TASK DIRECTIONS: Go through the entries below and retype them exactly, omitting each picture.
======== DATA SUPPLIED ========
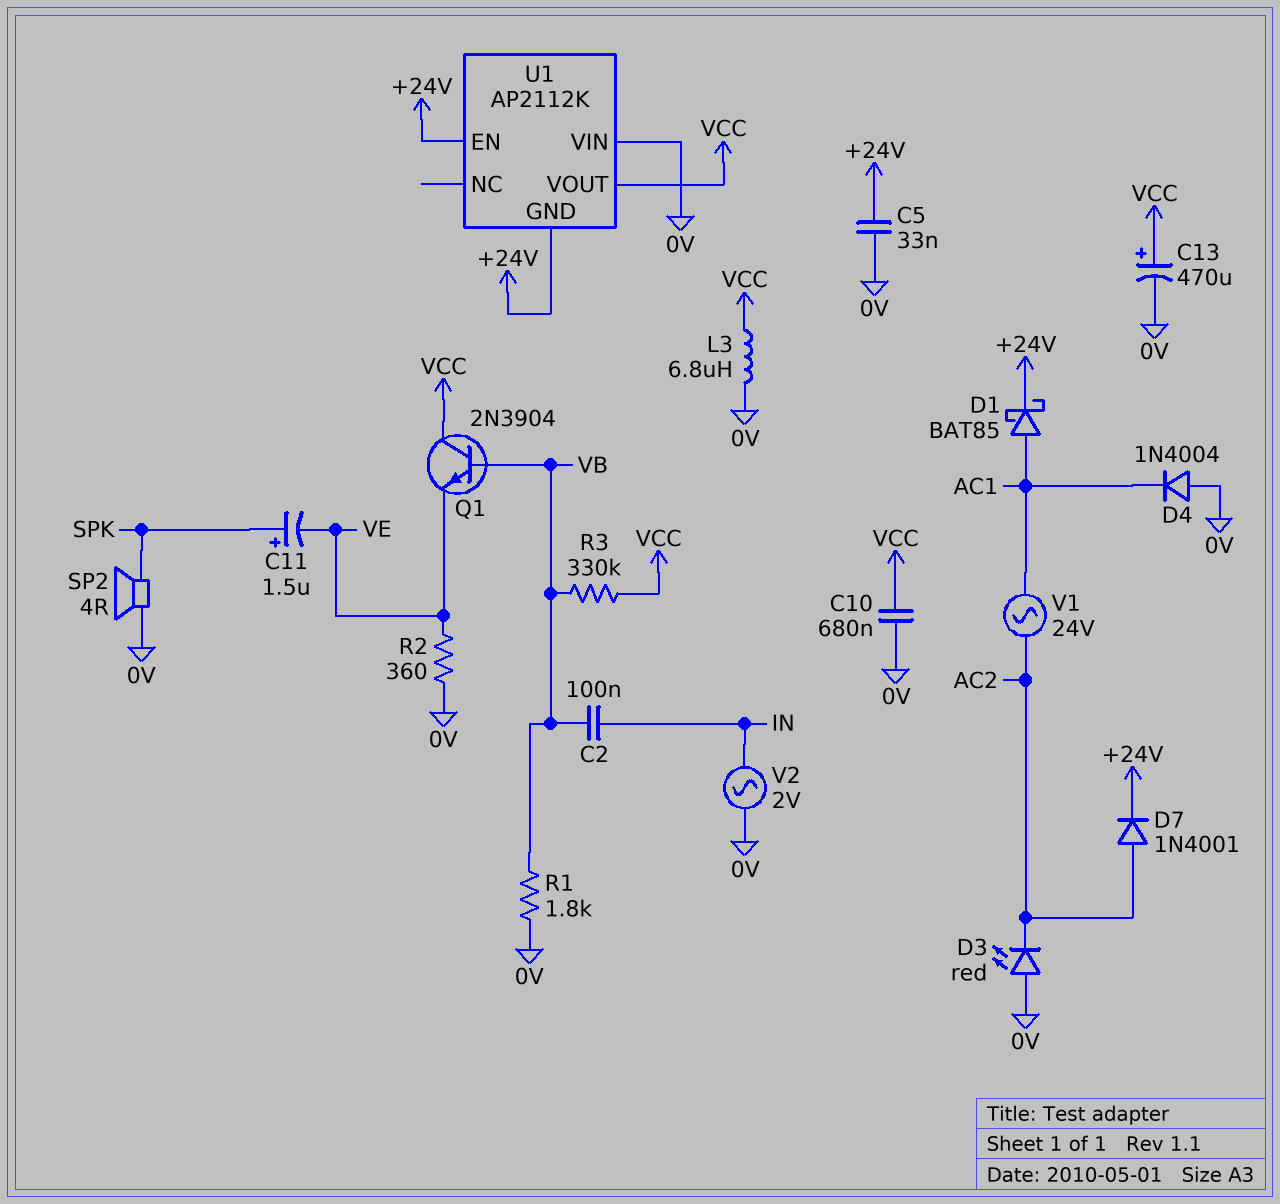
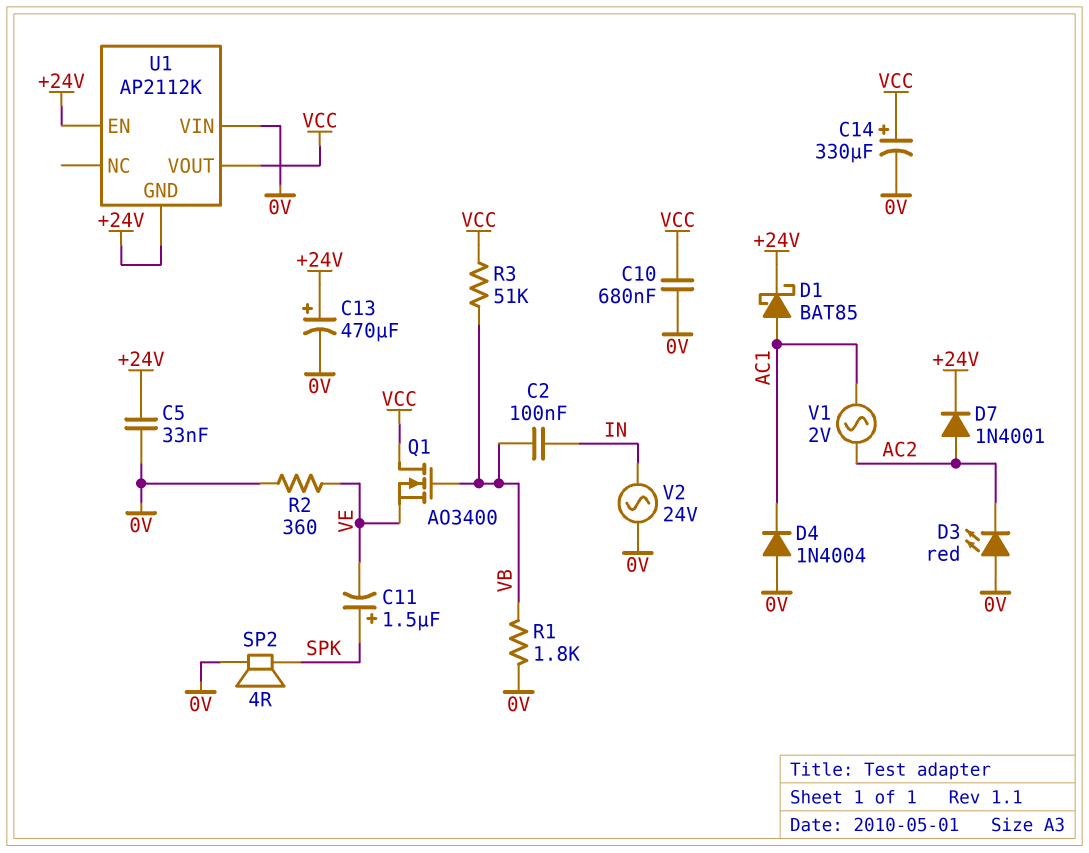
C13: 470uF (plus VCC, minus 0V) -> 470uF (plus +24V, minus 0V)
C14: none -> 330uF (plus VCC, minus 0V)
L3: 6.8uH (0V, VCC) -> none
Q1: NPN 2N3904 (B VB, C VCC, E VE) -> NMOS AO3400 (G VB, D VCC, S VE)
R3: 330k (VB, VCC) -> 51k (VB, VCC)
V1: AC 24V (AC1, AC2) -> AC 2V (AC1, AC2)
V2: AC 2V (0V, IN) -> AC 24V (0V, IN)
========
YOUR RESPONSE:
C13: 470uF (plus VCC, minus 0V) -> 470uF (plus +24V, minus 0V)
C14: none -> 330uF (plus VCC, minus 0V)
L3: 6.8uH (0V, VCC) -> none
Q1: NPN 2N3904 (B VB, C VCC, E VE) -> NMOS AO3400 (G VB, D VCC, S VE)
R3: 330k (VB, VCC) -> 51k (VB, VCC)
V1: AC 24V (AC1, AC2) -> AC 2V (AC1, AC2)
V2: AC 2V (0V, IN) -> AC 24V (0V, IN)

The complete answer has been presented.